Write out each record below exactly as it appears, with no pictures.

(Before-and-after scene images)
Start of Block

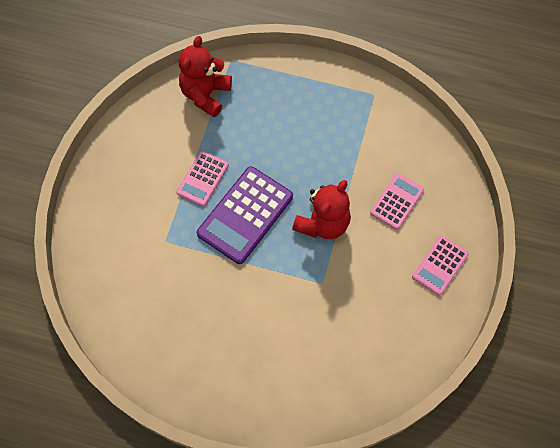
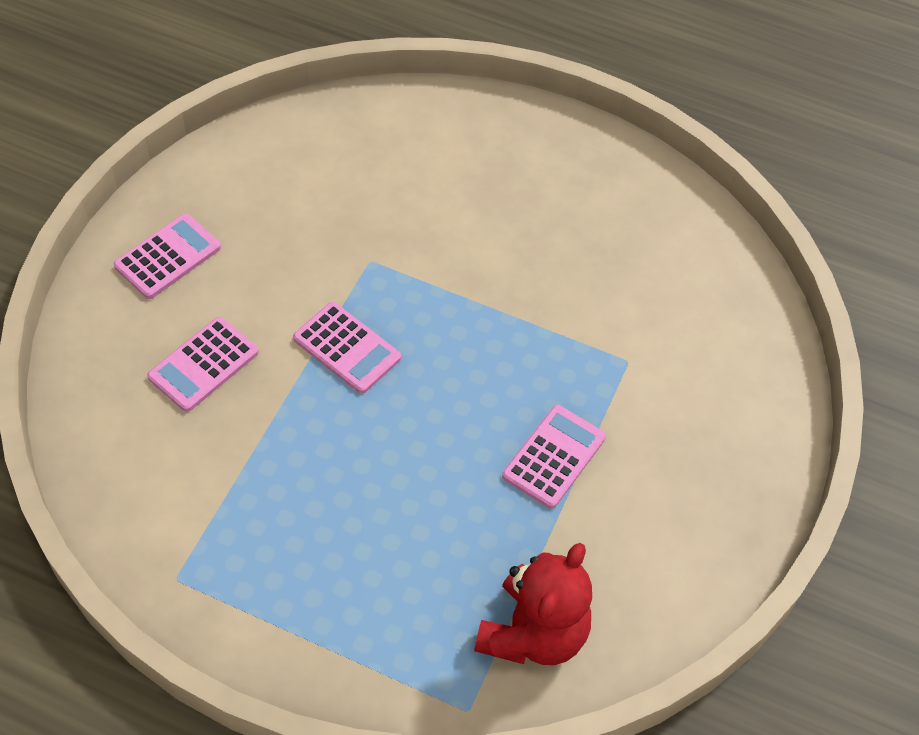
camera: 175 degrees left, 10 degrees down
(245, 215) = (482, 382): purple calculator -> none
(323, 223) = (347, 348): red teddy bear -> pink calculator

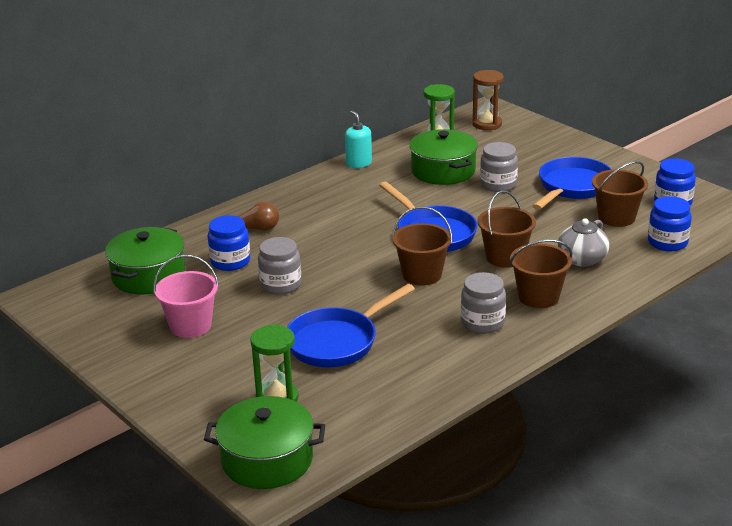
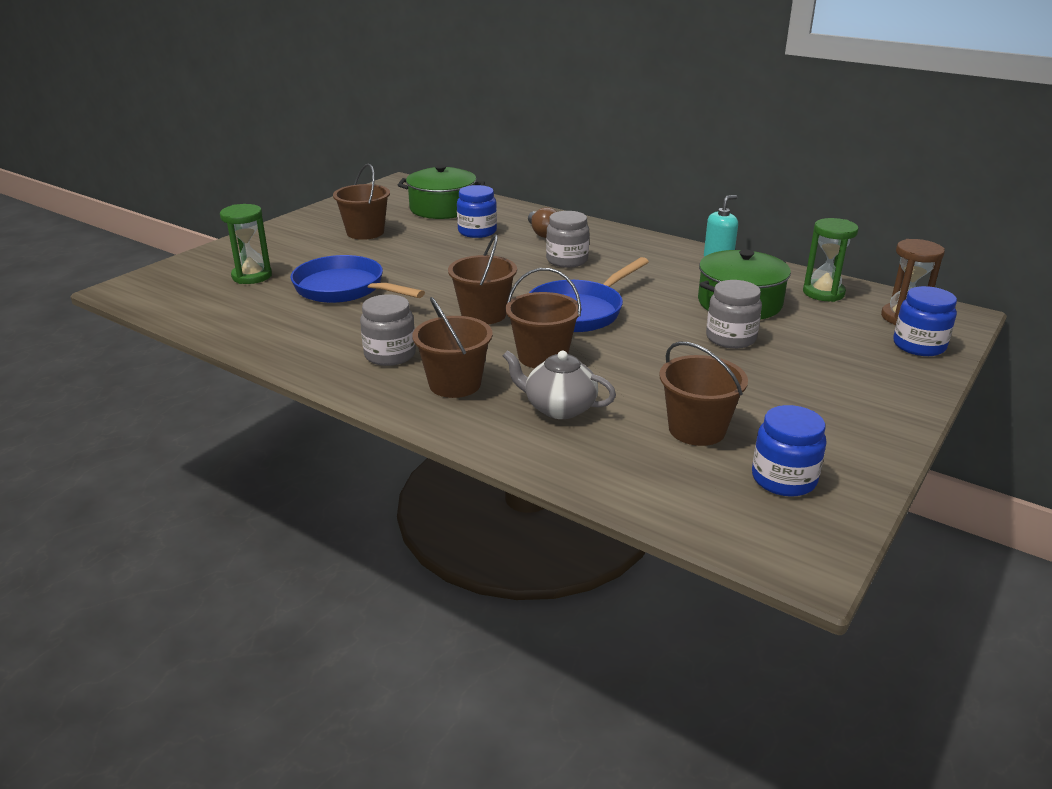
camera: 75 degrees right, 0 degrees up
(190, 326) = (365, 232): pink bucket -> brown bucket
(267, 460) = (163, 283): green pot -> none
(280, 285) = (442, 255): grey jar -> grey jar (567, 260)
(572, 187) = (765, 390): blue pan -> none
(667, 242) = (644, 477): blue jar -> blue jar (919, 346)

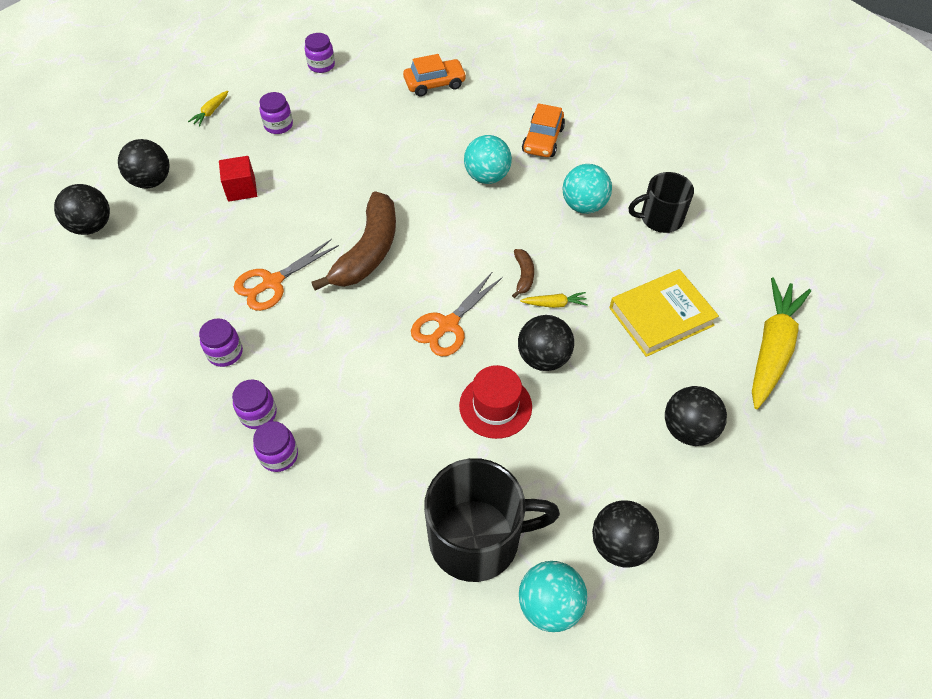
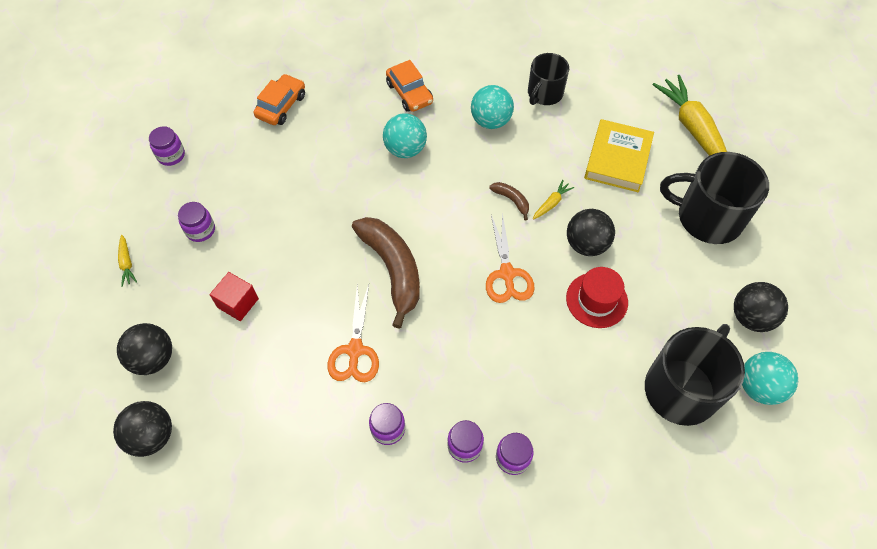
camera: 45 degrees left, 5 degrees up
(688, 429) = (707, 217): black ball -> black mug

End of Block

▸ WRITTEN ANSWER:
camera: 175 degrees left, 10 degrees down
(245, 215) = (482, 382): purple calculator -> none
(323, 223) = (347, 348): red teddy bear -> pink calculator

camera: 75 degrees right, 0 degrees up
(190, 326) = (365, 232): pink bucket -> brown bucket
(267, 460) = (163, 283): green pot -> none
(280, 285) = (442, 255): grey jar -> grey jar (567, 260)
(572, 187) = (765, 390): blue pan -> none
(667, 242) = (644, 477): blue jar -> blue jar (919, 346)

camera: 45 degrees left, 5 degrees up
(688, 429) = (707, 217): black ball -> black mug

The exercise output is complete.